### [Task description]
Your task is to write out every line of the data exactly. Drop the pictures.

### [Listed entries]
○ ○ ○ ○ ○ ○ ○
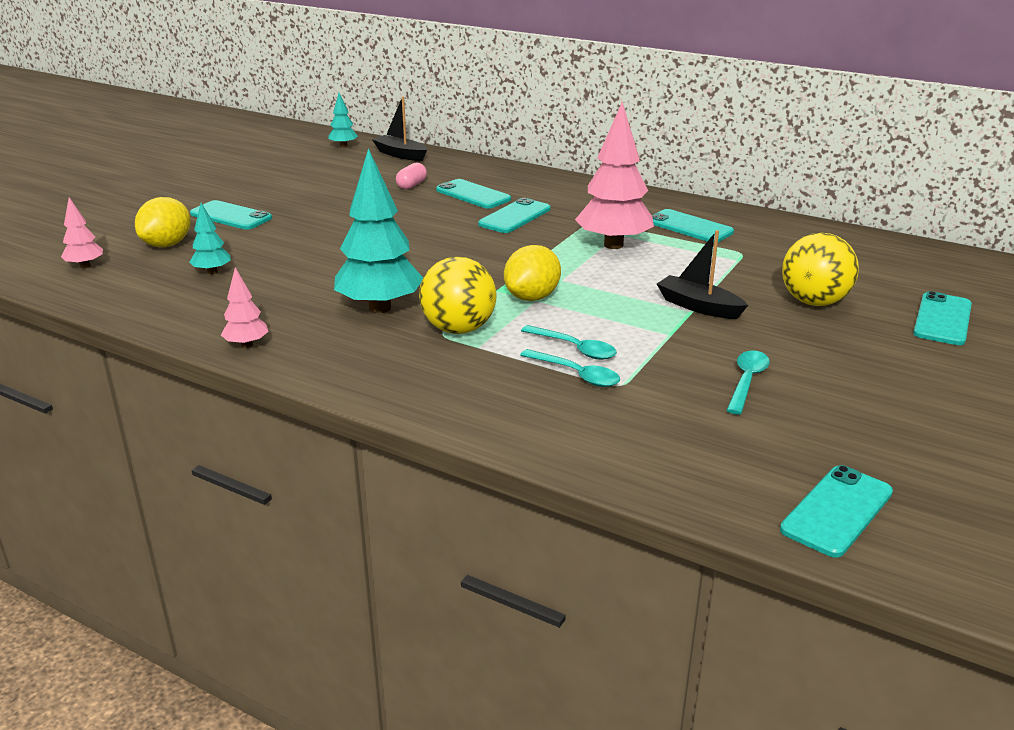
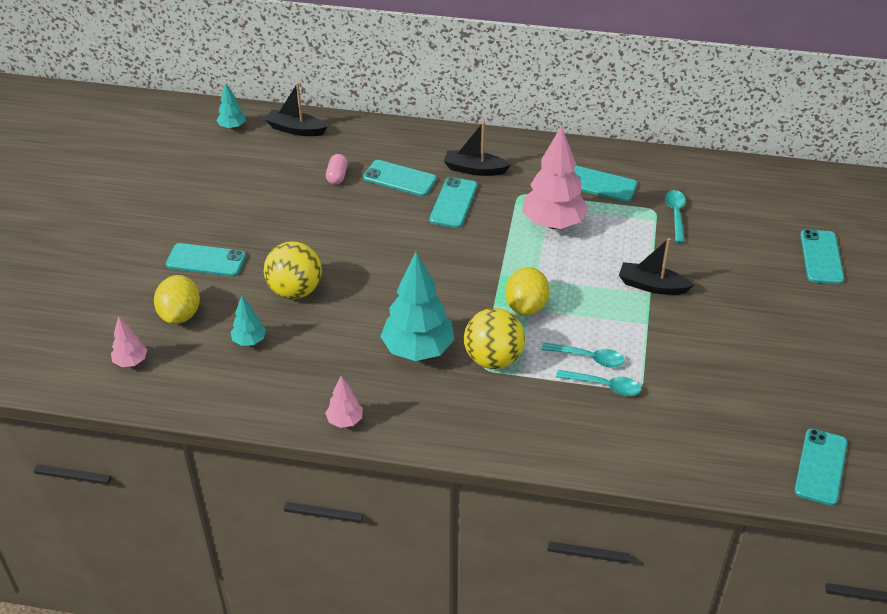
camera: 20 degrees left, 15 degrees up
turquoise spoon [726,350,770,415] -> turquoise spoon moved to [665,190,686,243]
yellow ball [782,233,859,306] -> yellow ball moved to [264,241,322,299]
none -> black boat [443,122,511,176]

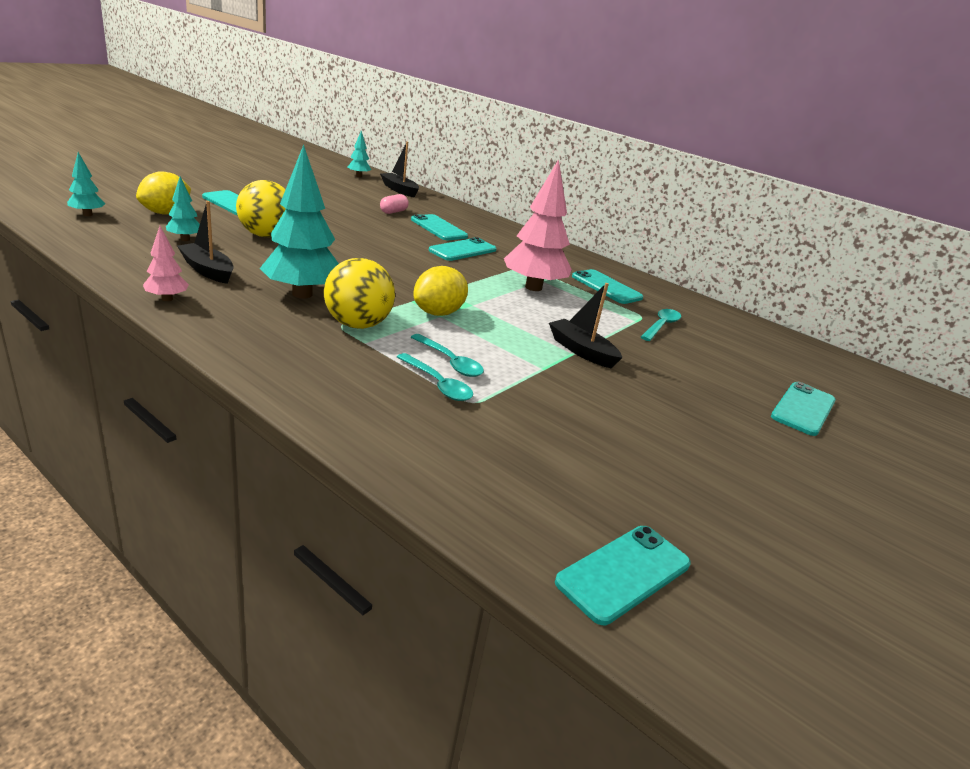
camera: 25 degrees right, 15 degrees down
pink tree [111,316,147,367] -> turquoise tree [67,152,106,216]
black boat [443,122,511,176] -> black boat moved to [177,201,234,284]

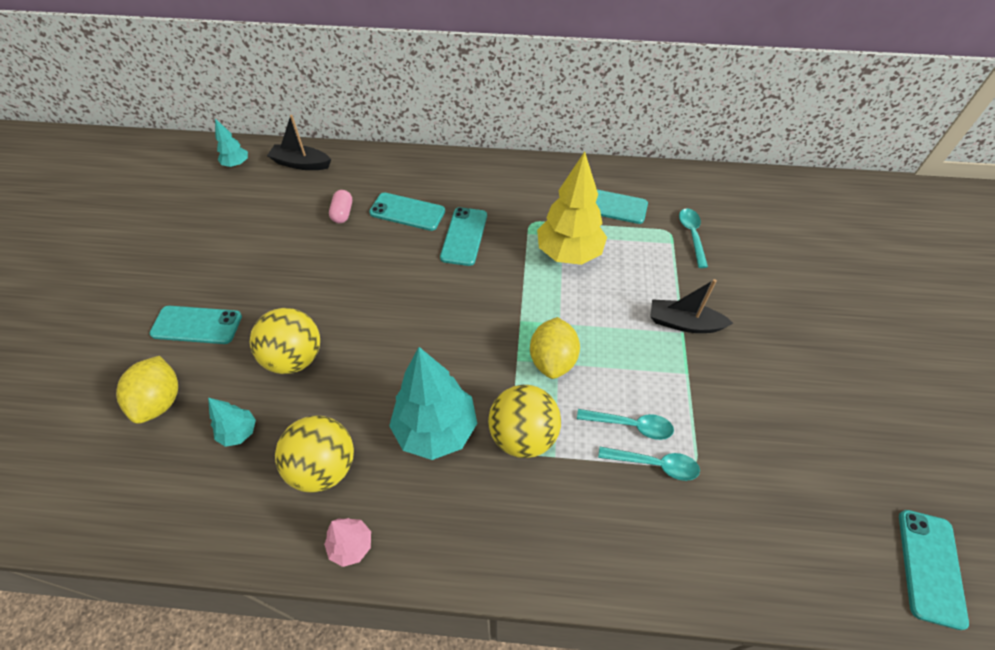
camera: 30 degrees left, 25 degrees up
turquoise tree [67,152,106,216] -> none
black boat [177,201,234,284] -> yellow ball [275,415,354,492]
pink tree [504,159,572,291] -> yellow tree [537,151,607,265]
turquoise phone [771,382,836,436] -> none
○ ○ ○ ○ ○ ○ ○
### [Expected answer]
camera: 20 degrees left, 15 degrees up
turquoise spoon [726,350,770,415] -> turquoise spoon moved to [665,190,686,243]
yellow ball [782,233,859,306] -> yellow ball moved to [264,241,322,299]
none -> black boat [443,122,511,176]

camera: 25 degrees right, 15 degrees down
pink tree [111,316,147,367] -> turquoise tree [67,152,106,216]
black boat [443,122,511,176] -> black boat moved to [177,201,234,284]

camera: 30 degrees left, 25 degrees up
turquoise tree [67,152,106,216] -> none
black boat [177,201,234,284] -> yellow ball [275,415,354,492]
pink tree [504,159,572,291] -> yellow tree [537,151,607,265]
turquoise phone [771,382,836,436] -> none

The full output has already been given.